Coordinate change listings:

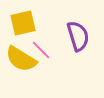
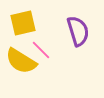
purple semicircle: moved 5 px up
yellow semicircle: moved 2 px down
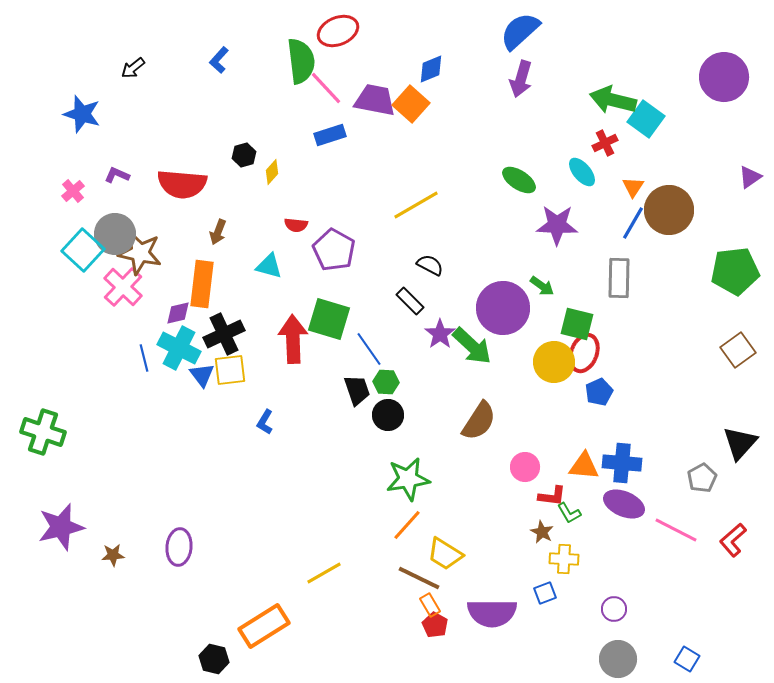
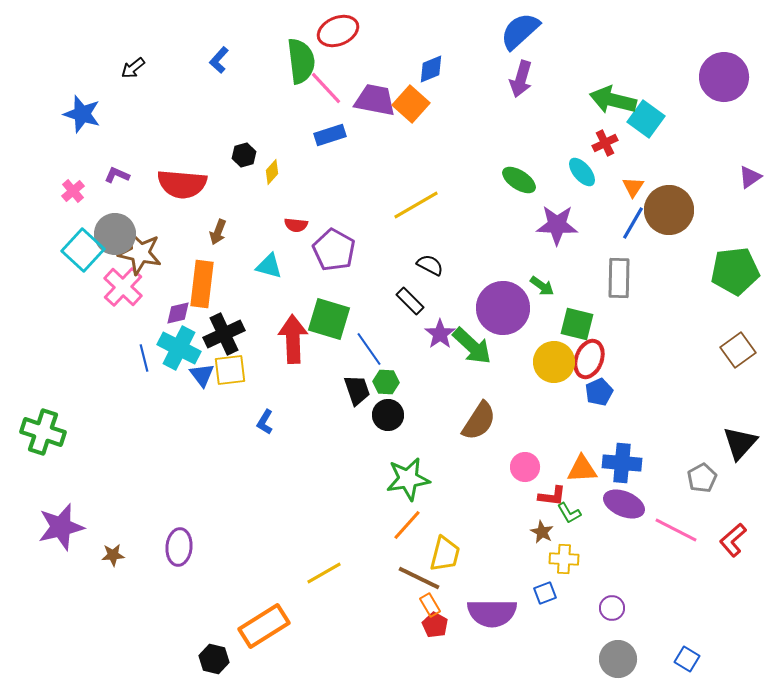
red ellipse at (584, 353): moved 5 px right, 6 px down
orange triangle at (584, 466): moved 2 px left, 3 px down; rotated 8 degrees counterclockwise
yellow trapezoid at (445, 554): rotated 108 degrees counterclockwise
purple circle at (614, 609): moved 2 px left, 1 px up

WHAT IS EXPECTED
Please take the lines from the beginning of the data above through the line holding "yellow trapezoid at" and transcribe them exactly, without any pictures.

RESPONSE AREA
purple semicircle: moved 5 px up
yellow semicircle: moved 2 px down
red ellipse at (584, 353): moved 5 px right, 6 px down
orange triangle at (584, 466): moved 2 px left, 3 px down; rotated 8 degrees counterclockwise
yellow trapezoid at (445, 554): rotated 108 degrees counterclockwise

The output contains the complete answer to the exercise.